(Object tracking records)

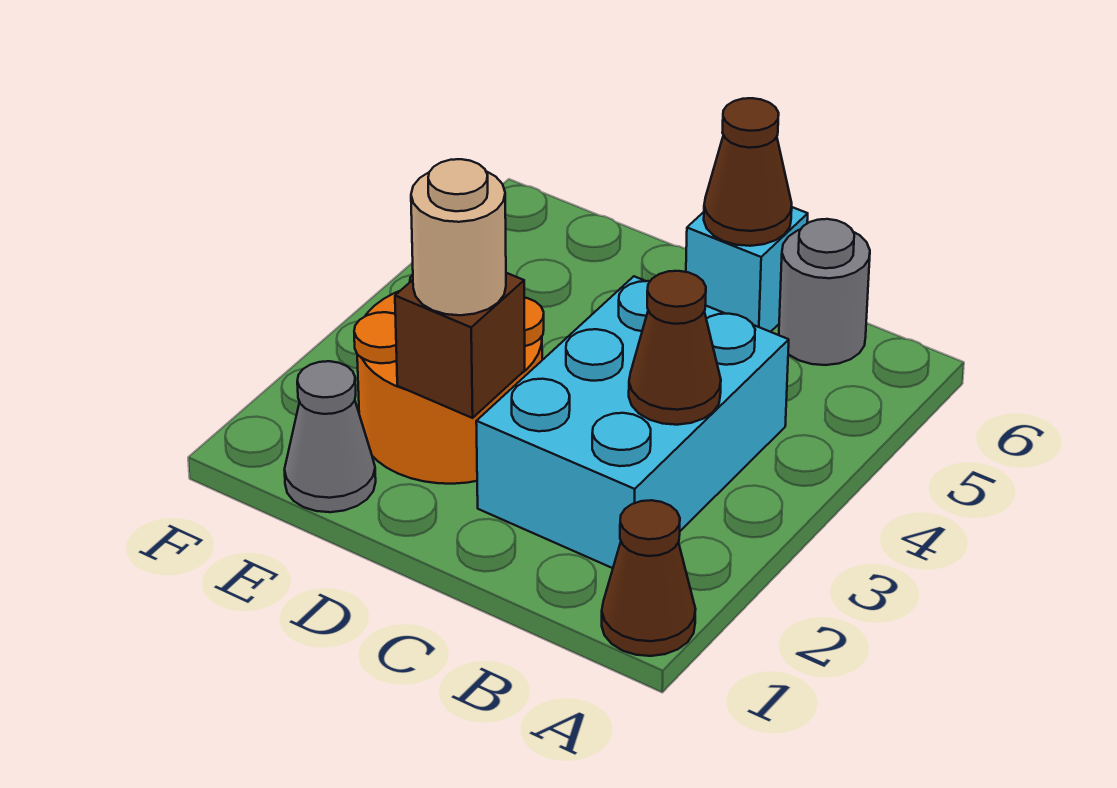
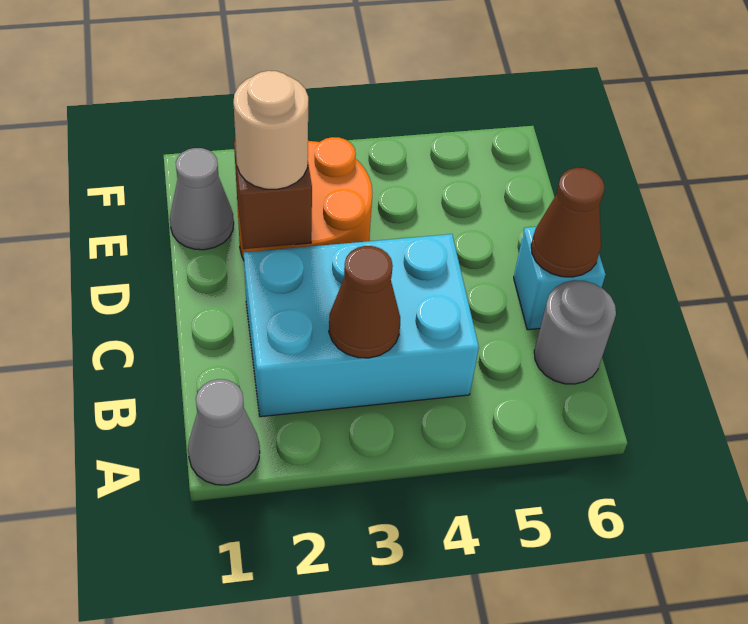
brown cone A1 level 1 -> grey cone A1 level 1

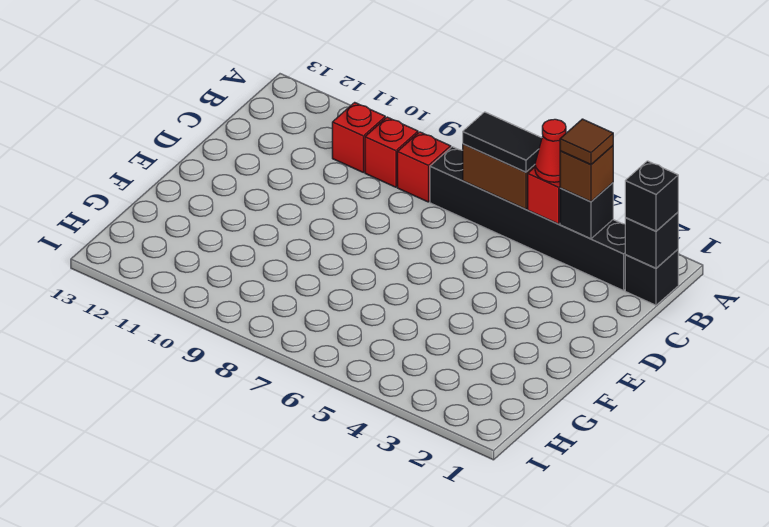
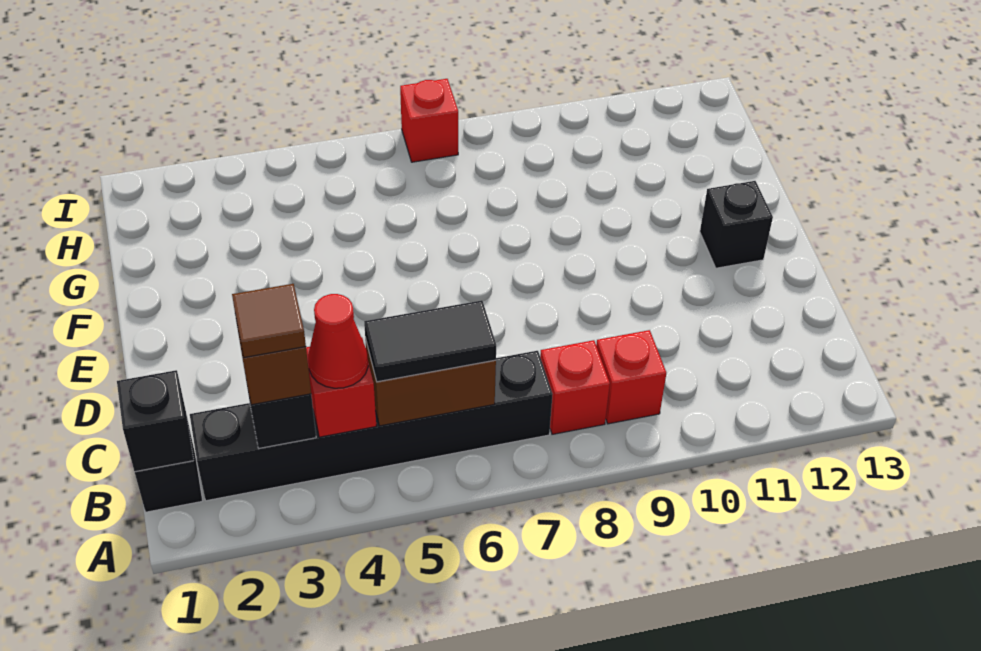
black brick B1 level 3 -> black brick E12 level 1
red brick B10 level 1 -> red brick I7 level 1

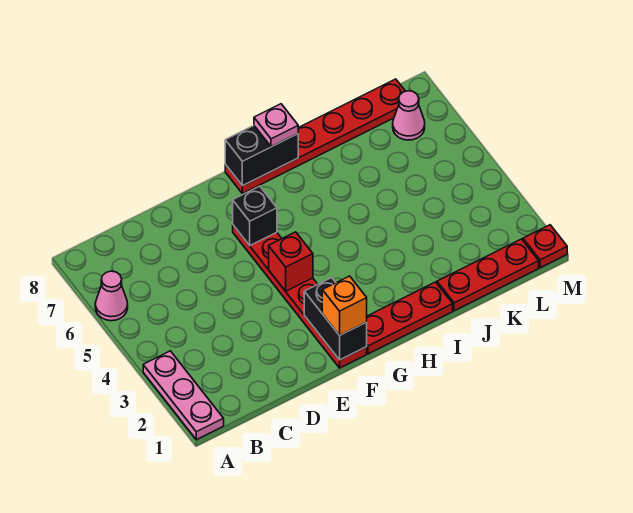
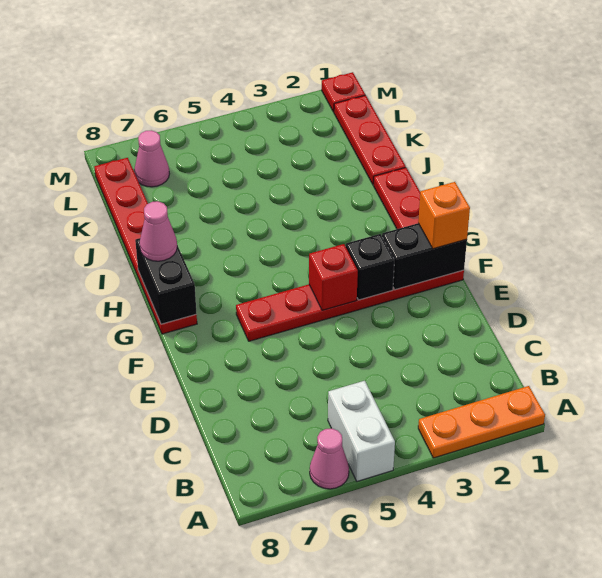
pink plate A1:A3 level 1 -> orange plate A1:A3 level 1
none -> white brick A5:B5 level 1
black brick F6 level 2 -> black brick F3 level 2
pink plate H8 level 3 -> pink cone H8 level 3

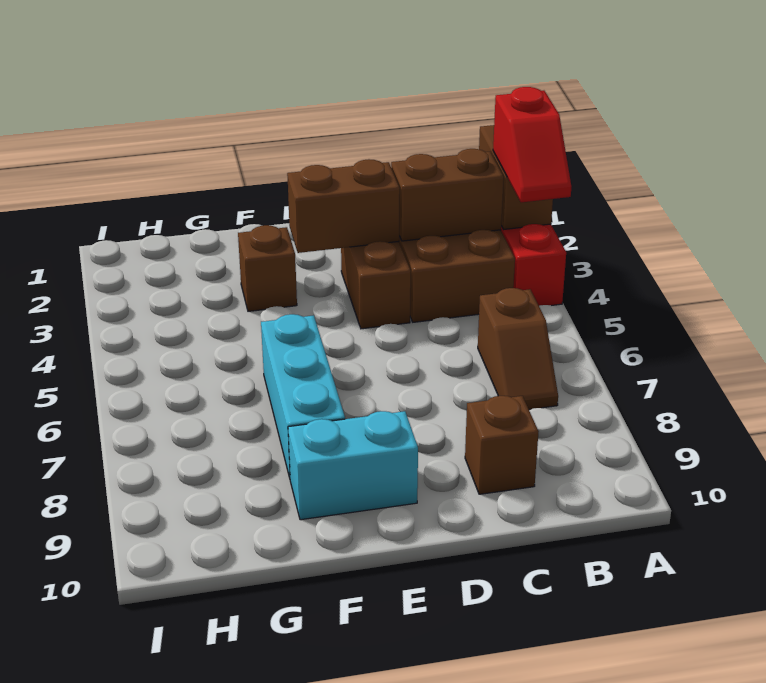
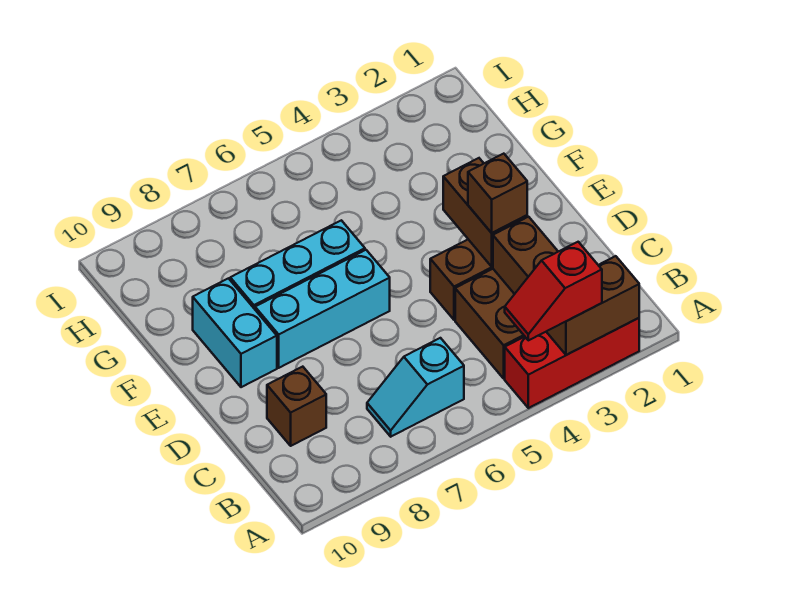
brown slope B6:B7 level 1 top 6 -> cyan slope B6:B7 level 1 top 6
none -> cyan brick E6:E8 level 1
brown brick F3 level 1 -> brown brick D3 level 3

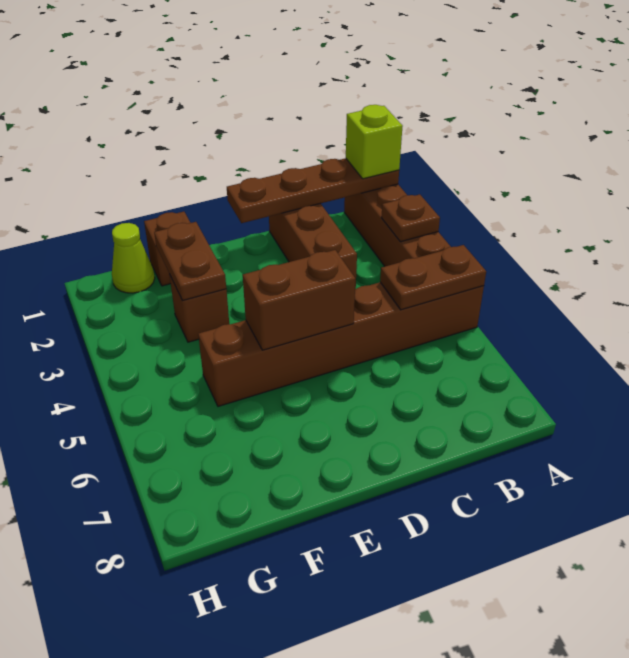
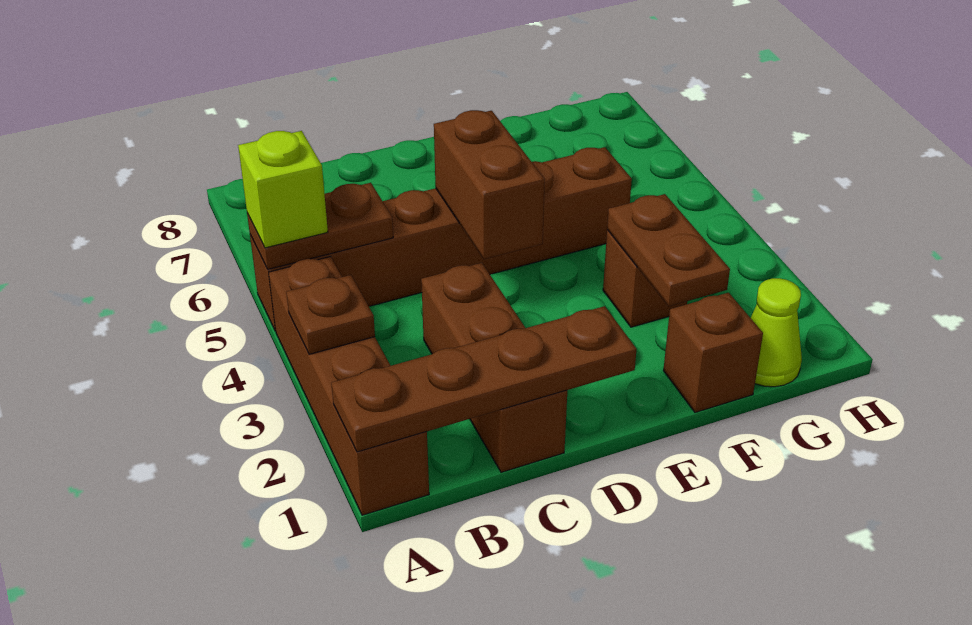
lime brick A1 level 3 -> lime brick A5 level 3
brown brick D5:E5 level 2 -> brown brick D4:D5 level 2

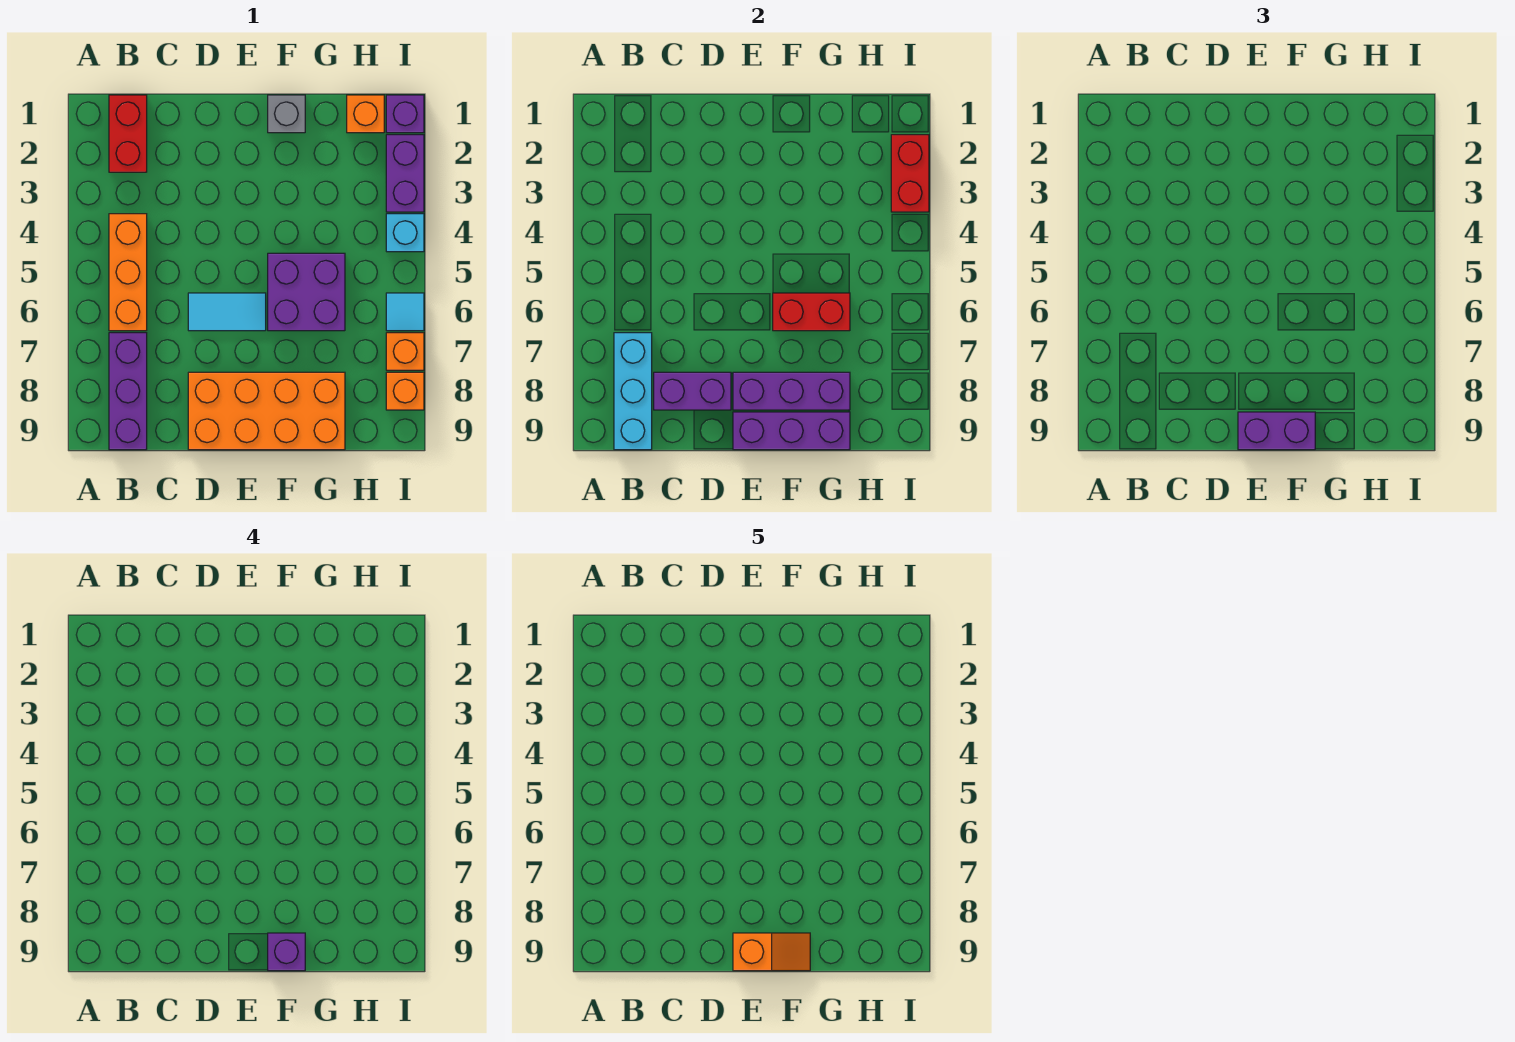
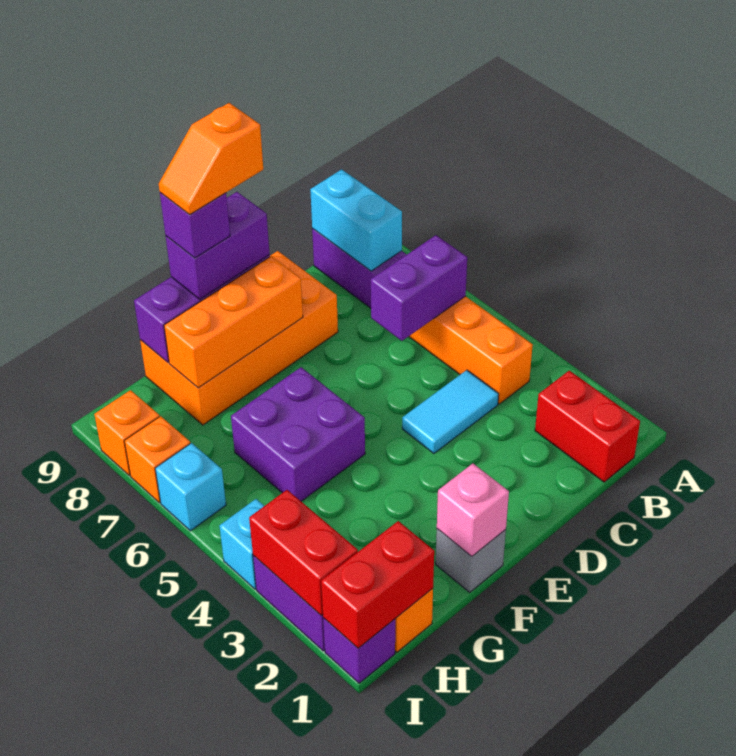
cyan brick B7:B9 level 2 -> cyan brick B8:B9 level 2
purple brick C8:D8 level 2 -> purple brick B6:C6 level 2
cyan tile D6:E6 level 1 -> cyan tile C4:D4 level 1
purple brick E8:G8 level 2 -> orange brick E8:G8 level 2
none -> pink brick F1 level 2
red brick F6:G6 level 2 -> red brick H1:I1 level 2
cyan tile I6 level 1 -> cyan brick I6 level 1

What you need to do →
In the transcription, every picture is to be excluded and the records above given again exactly.

Task result →
brown cone A1 level 1 -> grey cone A1 level 1

black brick B1 level 3 -> black brick E12 level 1
red brick B10 level 1 -> red brick I7 level 1

pink plate A1:A3 level 1 -> orange plate A1:A3 level 1
none -> white brick A5:B5 level 1
black brick F6 level 2 -> black brick F3 level 2
pink plate H8 level 3 -> pink cone H8 level 3

brown slope B6:B7 level 1 top 6 -> cyan slope B6:B7 level 1 top 6
none -> cyan brick E6:E8 level 1
brown brick F3 level 1 -> brown brick D3 level 3

lime brick A1 level 3 -> lime brick A5 level 3
brown brick D5:E5 level 2 -> brown brick D4:D5 level 2

cyan brick B7:B9 level 2 -> cyan brick B8:B9 level 2
purple brick C8:D8 level 2 -> purple brick B6:C6 level 2
cyan tile D6:E6 level 1 -> cyan tile C4:D4 level 1
purple brick E8:G8 level 2 -> orange brick E8:G8 level 2
none -> pink brick F1 level 2
red brick F6:G6 level 2 -> red brick H1:I1 level 2
cyan tile I6 level 1 -> cyan brick I6 level 1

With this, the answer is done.